What needs to be done
For this exercise, output the line holding "camera: 75 degrees right, 15 degrees down" and all subsequent lines of the entries below, unchanged, up to and including the last.

[Stored dataset items]
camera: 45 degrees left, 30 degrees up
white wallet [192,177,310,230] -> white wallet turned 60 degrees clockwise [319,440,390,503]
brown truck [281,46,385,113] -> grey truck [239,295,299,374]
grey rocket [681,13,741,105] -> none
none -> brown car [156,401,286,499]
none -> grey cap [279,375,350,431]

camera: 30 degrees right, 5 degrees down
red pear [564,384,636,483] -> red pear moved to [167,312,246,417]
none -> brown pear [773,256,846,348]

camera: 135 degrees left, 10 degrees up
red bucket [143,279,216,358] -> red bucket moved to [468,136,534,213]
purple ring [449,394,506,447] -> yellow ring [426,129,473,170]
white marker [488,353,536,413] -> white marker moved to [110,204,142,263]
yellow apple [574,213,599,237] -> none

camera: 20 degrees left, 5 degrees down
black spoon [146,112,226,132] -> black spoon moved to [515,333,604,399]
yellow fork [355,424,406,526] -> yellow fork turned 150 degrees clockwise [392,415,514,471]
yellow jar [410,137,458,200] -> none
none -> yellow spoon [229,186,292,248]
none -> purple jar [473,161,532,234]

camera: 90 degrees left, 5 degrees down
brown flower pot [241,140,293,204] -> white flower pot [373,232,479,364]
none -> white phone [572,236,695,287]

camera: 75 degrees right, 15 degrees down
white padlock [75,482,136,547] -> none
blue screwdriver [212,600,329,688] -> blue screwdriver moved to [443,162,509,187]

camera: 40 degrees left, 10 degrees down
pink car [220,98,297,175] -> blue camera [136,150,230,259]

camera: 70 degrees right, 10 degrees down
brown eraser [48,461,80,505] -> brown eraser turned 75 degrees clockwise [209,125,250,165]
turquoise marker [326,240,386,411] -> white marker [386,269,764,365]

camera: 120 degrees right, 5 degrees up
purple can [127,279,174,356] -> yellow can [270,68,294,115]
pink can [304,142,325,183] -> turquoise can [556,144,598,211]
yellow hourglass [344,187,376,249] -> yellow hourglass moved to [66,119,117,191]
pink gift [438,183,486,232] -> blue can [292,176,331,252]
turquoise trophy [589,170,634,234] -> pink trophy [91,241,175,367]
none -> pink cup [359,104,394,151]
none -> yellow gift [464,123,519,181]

Output of the exercise
camera: 75 degrees right, 15 degrees down
white padlock [75,482,136,547] -> none
blue screwdriver [212,600,329,688] -> blue screwdriver moved to [443,162,509,187]

camera: 40 degrees left, 10 degrees down
pink car [220,98,297,175] -> blue camera [136,150,230,259]

camera: 70 degrees right, 10 degrees down
brown eraser [48,461,80,505] -> brown eraser turned 75 degrees clockwise [209,125,250,165]
turquoise marker [326,240,386,411] -> white marker [386,269,764,365]

camera: 120 degrees right, 5 degrees up
purple can [127,279,174,356] -> yellow can [270,68,294,115]
pink can [304,142,325,183] -> turquoise can [556,144,598,211]
yellow hourglass [344,187,376,249] -> yellow hourglass moved to [66,119,117,191]
pink gift [438,183,486,232] -> blue can [292,176,331,252]
turquoise trophy [589,170,634,234] -> pink trophy [91,241,175,367]
none -> pink cup [359,104,394,151]
none -> yellow gift [464,123,519,181]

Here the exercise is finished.